Task details:
Scan the records below for the line containing "red cap: 2 -> 1" and the line containing "yellow scissors: 0 -> 1". Copy both, plus every line between, exactly.

[Object correspondence data]
- - -
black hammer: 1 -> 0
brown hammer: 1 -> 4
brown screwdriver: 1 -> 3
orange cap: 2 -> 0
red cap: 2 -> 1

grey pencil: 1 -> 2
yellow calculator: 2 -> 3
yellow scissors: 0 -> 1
- - -
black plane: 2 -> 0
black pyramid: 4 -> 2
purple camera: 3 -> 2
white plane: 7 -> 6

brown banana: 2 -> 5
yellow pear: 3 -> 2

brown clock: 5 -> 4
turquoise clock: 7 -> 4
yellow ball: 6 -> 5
- - -
Result for this exercise:
red cap: 2 -> 1

grey pencil: 1 -> 2
yellow calculator: 2 -> 3
yellow scissors: 0 -> 1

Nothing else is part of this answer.